Input:
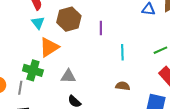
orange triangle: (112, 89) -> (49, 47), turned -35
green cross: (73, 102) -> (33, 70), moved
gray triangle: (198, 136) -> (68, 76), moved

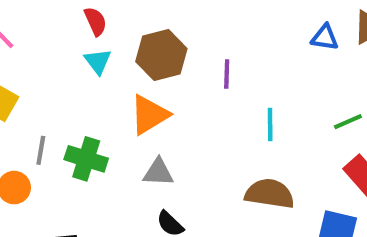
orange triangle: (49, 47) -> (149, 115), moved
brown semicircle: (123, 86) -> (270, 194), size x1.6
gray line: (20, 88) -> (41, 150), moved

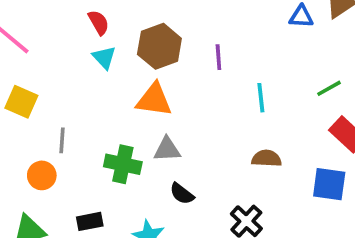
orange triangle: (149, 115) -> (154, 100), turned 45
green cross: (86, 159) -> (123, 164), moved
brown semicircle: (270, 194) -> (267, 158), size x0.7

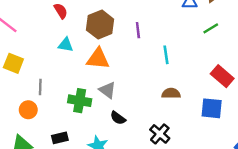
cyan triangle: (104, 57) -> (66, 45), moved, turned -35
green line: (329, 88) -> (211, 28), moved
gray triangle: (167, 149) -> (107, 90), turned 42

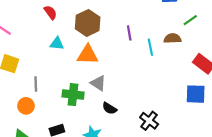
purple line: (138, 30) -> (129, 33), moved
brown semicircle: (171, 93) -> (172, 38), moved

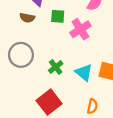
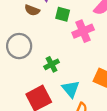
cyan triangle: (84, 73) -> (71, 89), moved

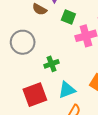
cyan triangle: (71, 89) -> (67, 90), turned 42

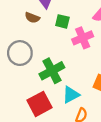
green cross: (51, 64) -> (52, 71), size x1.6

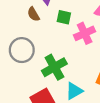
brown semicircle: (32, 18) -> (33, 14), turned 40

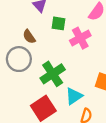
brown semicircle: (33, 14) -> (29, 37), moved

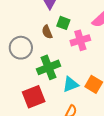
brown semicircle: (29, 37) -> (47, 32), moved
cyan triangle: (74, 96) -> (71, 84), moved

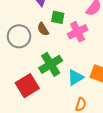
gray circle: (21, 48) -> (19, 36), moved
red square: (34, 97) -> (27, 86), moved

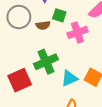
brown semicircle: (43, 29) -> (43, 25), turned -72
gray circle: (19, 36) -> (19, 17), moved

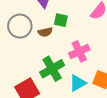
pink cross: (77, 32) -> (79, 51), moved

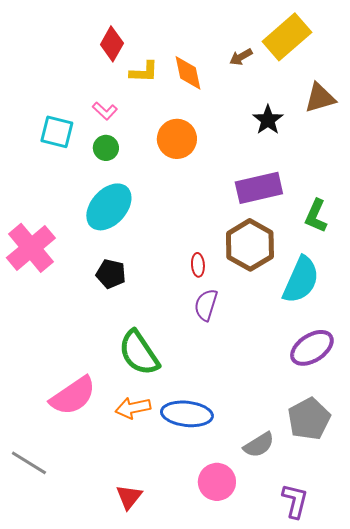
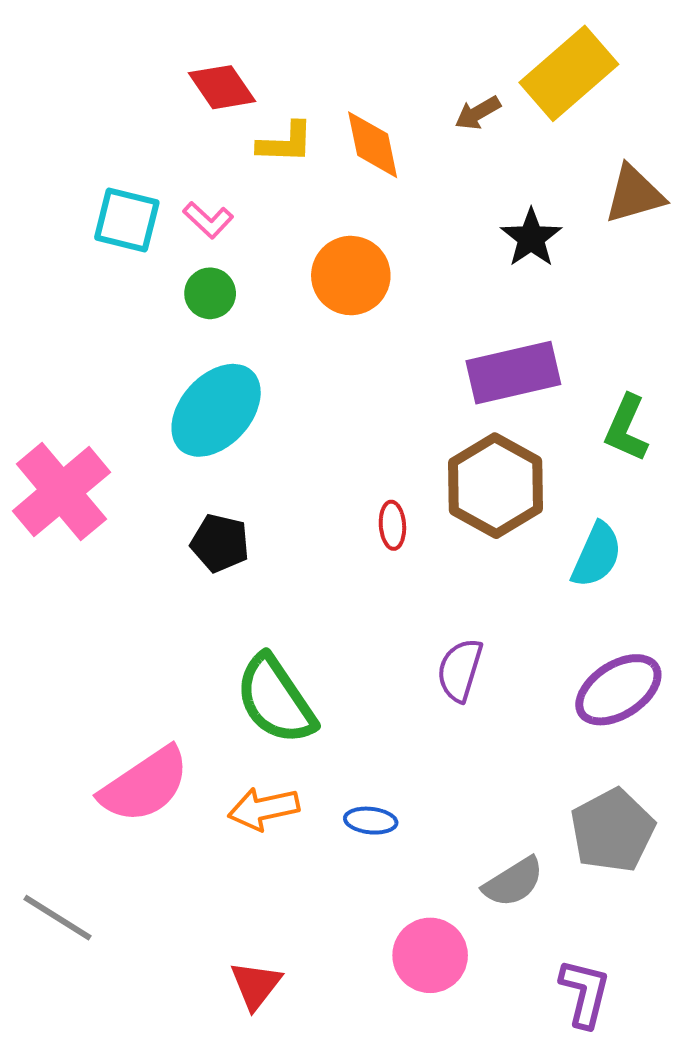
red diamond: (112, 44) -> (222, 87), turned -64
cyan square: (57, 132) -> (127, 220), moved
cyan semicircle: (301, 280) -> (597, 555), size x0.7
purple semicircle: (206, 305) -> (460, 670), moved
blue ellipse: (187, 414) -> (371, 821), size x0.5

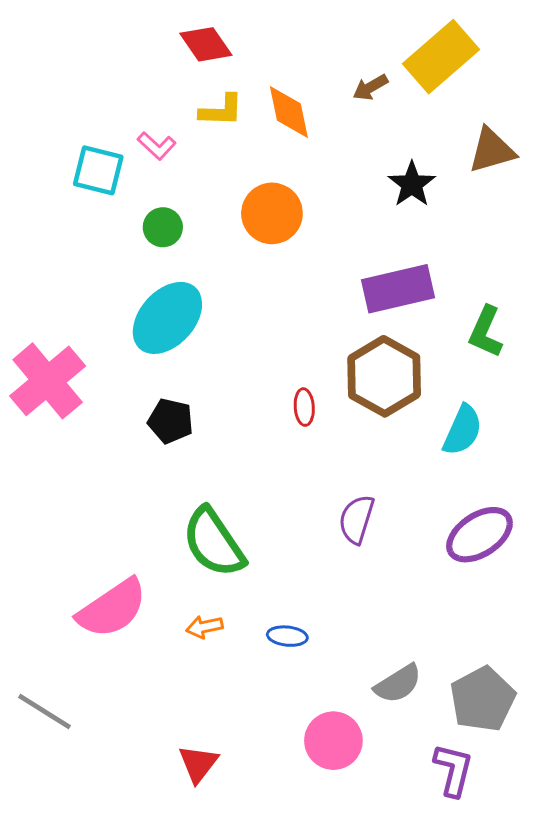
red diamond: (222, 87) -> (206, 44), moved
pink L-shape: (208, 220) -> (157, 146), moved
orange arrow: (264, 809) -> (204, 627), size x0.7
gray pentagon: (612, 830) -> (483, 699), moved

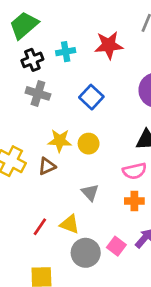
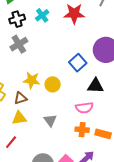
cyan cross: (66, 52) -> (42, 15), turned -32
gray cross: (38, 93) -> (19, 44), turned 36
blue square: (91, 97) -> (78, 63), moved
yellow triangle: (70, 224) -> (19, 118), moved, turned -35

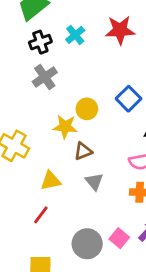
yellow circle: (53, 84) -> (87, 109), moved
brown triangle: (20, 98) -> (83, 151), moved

Directive: In the listing above, find the line with "orange triangle: (149, 115)" and the line with "cyan semicircle: (301, 280)". Set down both and every line between them, minus the pictures.

Expected answer:
orange triangle: (149, 115) -> (154, 100), turned 45
green cross: (86, 159) -> (123, 164), moved
brown semicircle: (270, 194) -> (267, 158), size x0.7

cyan triangle: (104, 57) -> (66, 45), moved, turned -35
green line: (329, 88) -> (211, 28), moved
gray triangle: (167, 149) -> (107, 90), turned 42

purple line: (138, 30) -> (129, 33), moved
brown semicircle: (171, 93) -> (172, 38), moved

cyan triangle: (84, 73) -> (71, 89), moved

cyan triangle: (71, 89) -> (67, 90), turned 42

green cross: (51, 64) -> (52, 71), size x1.6

brown semicircle: (32, 18) -> (33, 14), turned 40

brown semicircle: (33, 14) -> (29, 37), moved

brown semicircle: (29, 37) -> (47, 32), moved
cyan triangle: (74, 96) -> (71, 84), moved

gray circle: (21, 48) -> (19, 36), moved
red square: (34, 97) -> (27, 86), moved

brown semicircle: (43, 29) -> (43, 25), turned -72
gray circle: (19, 36) -> (19, 17), moved

pink cross: (77, 32) -> (79, 51), moved

red diamond: (112, 44) -> (222, 87), turned -64
cyan square: (57, 132) -> (127, 220), moved
cyan semicircle: (301, 280) -> (597, 555), size x0.7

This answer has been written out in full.